'''
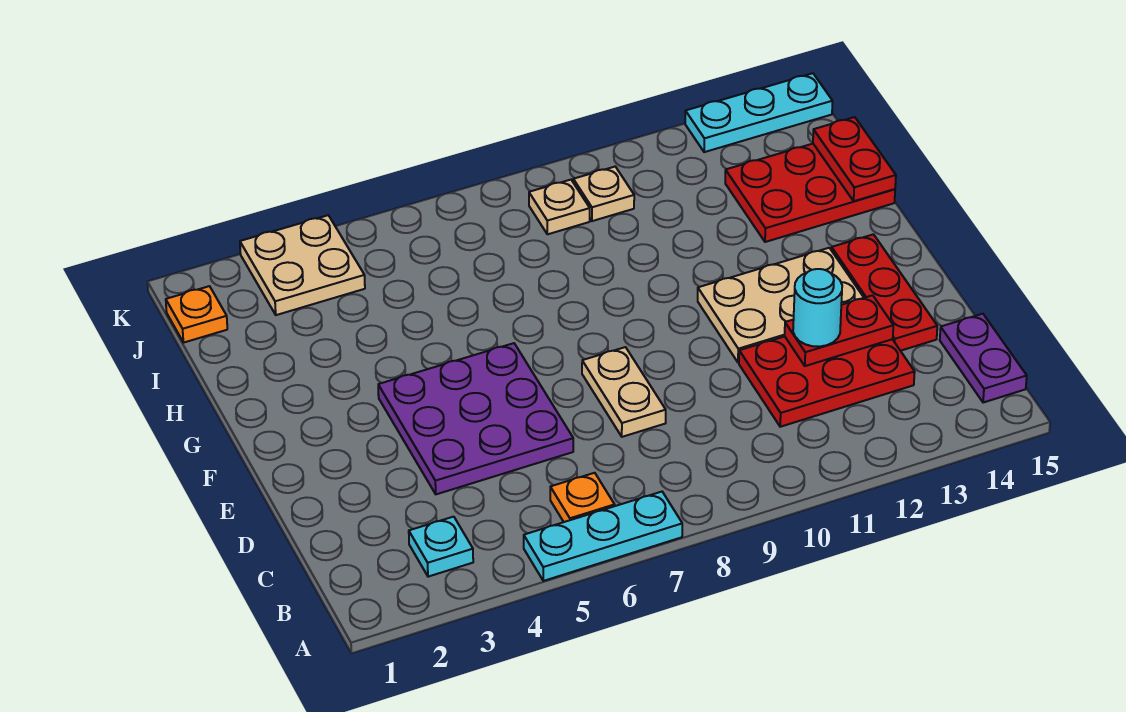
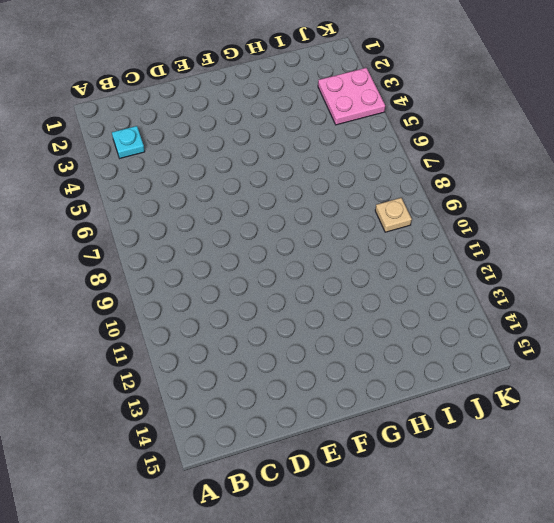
pink plate J3:K4 level 1 -> tan plate J3:K4 level 1
none -> cyan plate A5:A7 level 1
none -> orange plate B6 level 1
none -> purple plate B15:C15 level 1

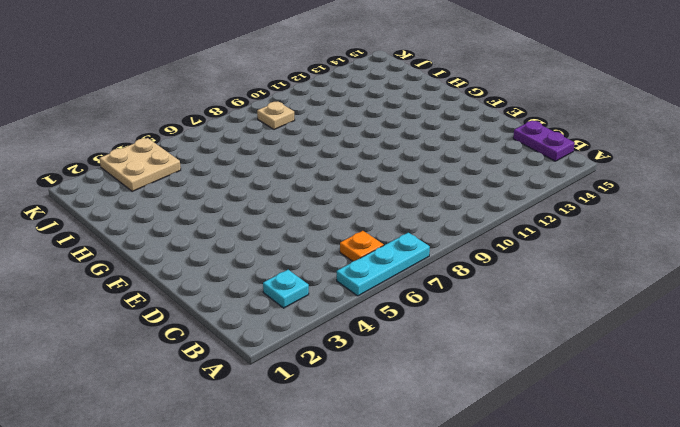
none -> red plate C11:D13 level 1
none -> purple plate D4:F6 level 1
none -> tan plate D8:E8 level 1

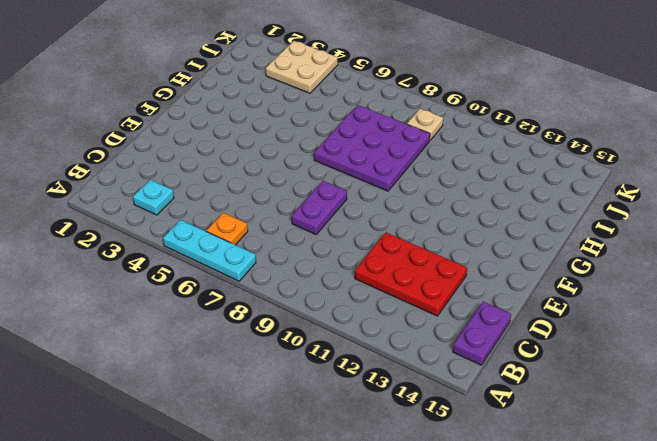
purple plate D8:E8 level 1 -> tan plate D8:E8 level 1
purple plate G7:I9 level 1 -> purple plate D4:F6 level 1
none -> red plate D14:F14 level 1
none -> tan plate E11:F13 level 1
none -> red plate H13:I15 level 1

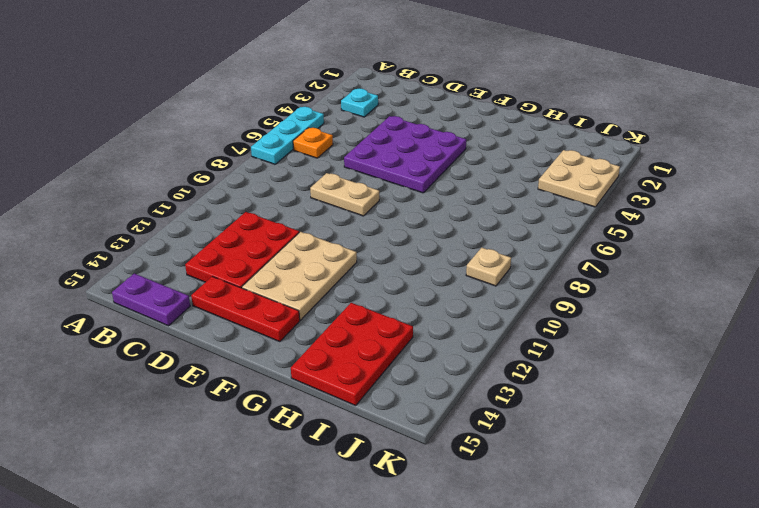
none -> orange plate J1 level 1
none -> tan plate J10 level 1
none -> cyan plate K13:K15 level 1

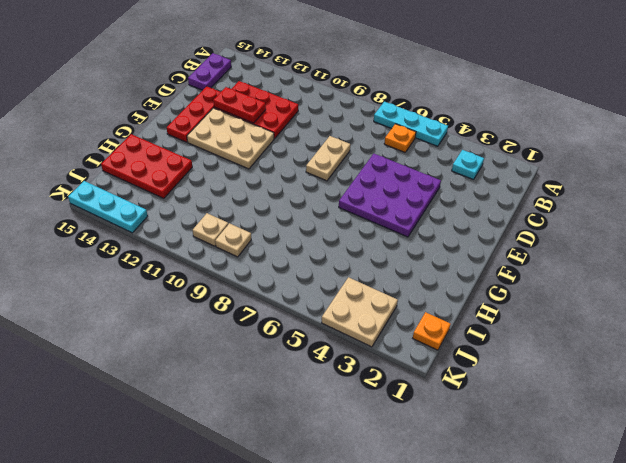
none -> red plate H15:I15 level 2
none -> cyan round brick D12 level 3

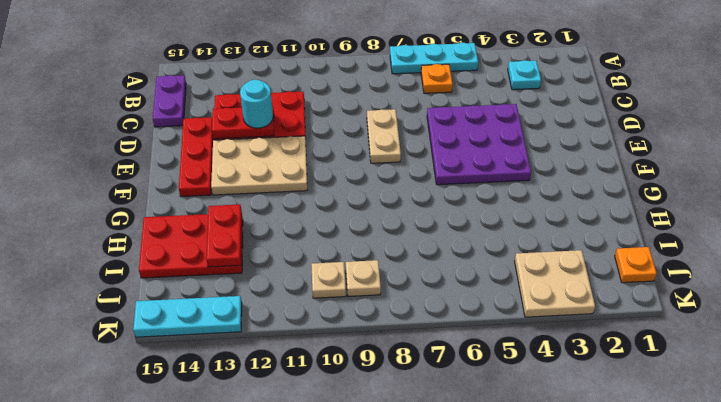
red plate H13:I13 level 2 -> red plate H15:I15 level 2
'''
▶ Your task
From the first line to the last, repeat the listing exactly and skip its images.

▶ Problem solution
pink plate J3:K4 level 1 -> tan plate J3:K4 level 1
none -> cyan plate A5:A7 level 1
none -> orange plate B6 level 1
none -> purple plate B15:C15 level 1

none -> red plate C11:D13 level 1
none -> purple plate D4:F6 level 1
none -> tan plate D8:E8 level 1

purple plate D8:E8 level 1 -> tan plate D8:E8 level 1
purple plate G7:I9 level 1 -> purple plate D4:F6 level 1
none -> red plate D14:F14 level 1
none -> tan plate E11:F13 level 1
none -> red plate H13:I15 level 1

none -> orange plate J1 level 1
none -> tan plate J10 level 1
none -> cyan plate K13:K15 level 1

none -> red plate H15:I15 level 2
none -> cyan round brick D12 level 3

red plate H13:I13 level 2 -> red plate H15:I15 level 2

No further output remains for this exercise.